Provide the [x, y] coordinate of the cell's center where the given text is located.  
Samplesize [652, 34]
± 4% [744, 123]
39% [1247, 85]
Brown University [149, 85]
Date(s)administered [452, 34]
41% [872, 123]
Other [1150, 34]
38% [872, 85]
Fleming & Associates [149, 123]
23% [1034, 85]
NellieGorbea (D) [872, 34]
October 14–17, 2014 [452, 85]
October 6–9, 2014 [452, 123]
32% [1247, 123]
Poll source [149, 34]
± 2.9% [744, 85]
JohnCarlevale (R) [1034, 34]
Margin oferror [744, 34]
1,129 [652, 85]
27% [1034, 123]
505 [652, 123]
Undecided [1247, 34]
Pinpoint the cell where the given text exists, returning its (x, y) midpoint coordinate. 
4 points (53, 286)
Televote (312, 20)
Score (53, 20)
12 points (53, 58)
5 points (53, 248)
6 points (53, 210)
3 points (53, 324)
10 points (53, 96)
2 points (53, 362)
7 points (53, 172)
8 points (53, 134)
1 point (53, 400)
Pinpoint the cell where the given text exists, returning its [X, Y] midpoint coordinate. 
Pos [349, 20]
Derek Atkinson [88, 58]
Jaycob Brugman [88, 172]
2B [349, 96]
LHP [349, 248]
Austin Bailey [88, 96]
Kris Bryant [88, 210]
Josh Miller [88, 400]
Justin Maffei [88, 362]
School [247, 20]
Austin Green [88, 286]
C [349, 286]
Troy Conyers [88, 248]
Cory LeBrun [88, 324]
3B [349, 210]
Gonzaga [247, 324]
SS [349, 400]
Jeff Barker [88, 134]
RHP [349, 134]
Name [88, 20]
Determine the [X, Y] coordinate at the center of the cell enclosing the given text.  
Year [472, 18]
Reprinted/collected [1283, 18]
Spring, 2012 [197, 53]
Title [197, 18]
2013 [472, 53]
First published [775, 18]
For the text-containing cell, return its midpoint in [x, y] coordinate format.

- Written problem -
Reproduce the data word for word, from its first line up to and including the line that contains "First published [775, 18]".

- Correct response -
Provide the [x, y] coordinate of the cell's center where the given text is located.  
Samplesize [652, 34]
± 4% [744, 123]
39% [1247, 85]
Brown University [149, 85]
Date(s)administered [452, 34]
41% [872, 123]
Other [1150, 34]
38% [872, 85]
Fleming & Associates [149, 123]
23% [1034, 85]
NellieGorbea (D) [872, 34]
October 14–17, 2014 [452, 85]
October 6–9, 2014 [452, 123]
32% [1247, 123]
Poll source [149, 34]
± 2.9% [744, 85]
JohnCarlevale (R) [1034, 34]
Margin oferror [744, 34]
1,129 [652, 85]
27% [1034, 123]
505 [652, 123]
Undecided [1247, 34]
Pinpoint the cell where the given text exists, returning its (x, y) midpoint coordinate. 
4 points (53, 286)
Televote (312, 20)
Score (53, 20)
12 points (53, 58)
5 points (53, 248)
6 points (53, 210)
3 points (53, 324)
10 points (53, 96)
2 points (53, 362)
7 points (53, 172)
8 points (53, 134)
1 point (53, 400)
Pinpoint the cell where the given text exists, returning its [X, Y] midpoint coordinate. 
Pos [349, 20]
Derek Atkinson [88, 58]
Jaycob Brugman [88, 172]
2B [349, 96]
LHP [349, 248]
Austin Bailey [88, 96]
Kris Bryant [88, 210]
Josh Miller [88, 400]
Justin Maffei [88, 362]
School [247, 20]
Austin Green [88, 286]
C [349, 286]
Troy Conyers [88, 248]
Cory LeBrun [88, 324]
3B [349, 210]
Gonzaga [247, 324]
SS [349, 400]
Jeff Barker [88, 134]
RHP [349, 134]
Name [88, 20]
Determine the [X, Y] coordinate at the center of the cell enclosing the given text.  
Year [472, 18]
Reprinted/collected [1283, 18]
Spring, 2012 [197, 53]
Title [197, 18]
2013 [472, 53]
First published [775, 18]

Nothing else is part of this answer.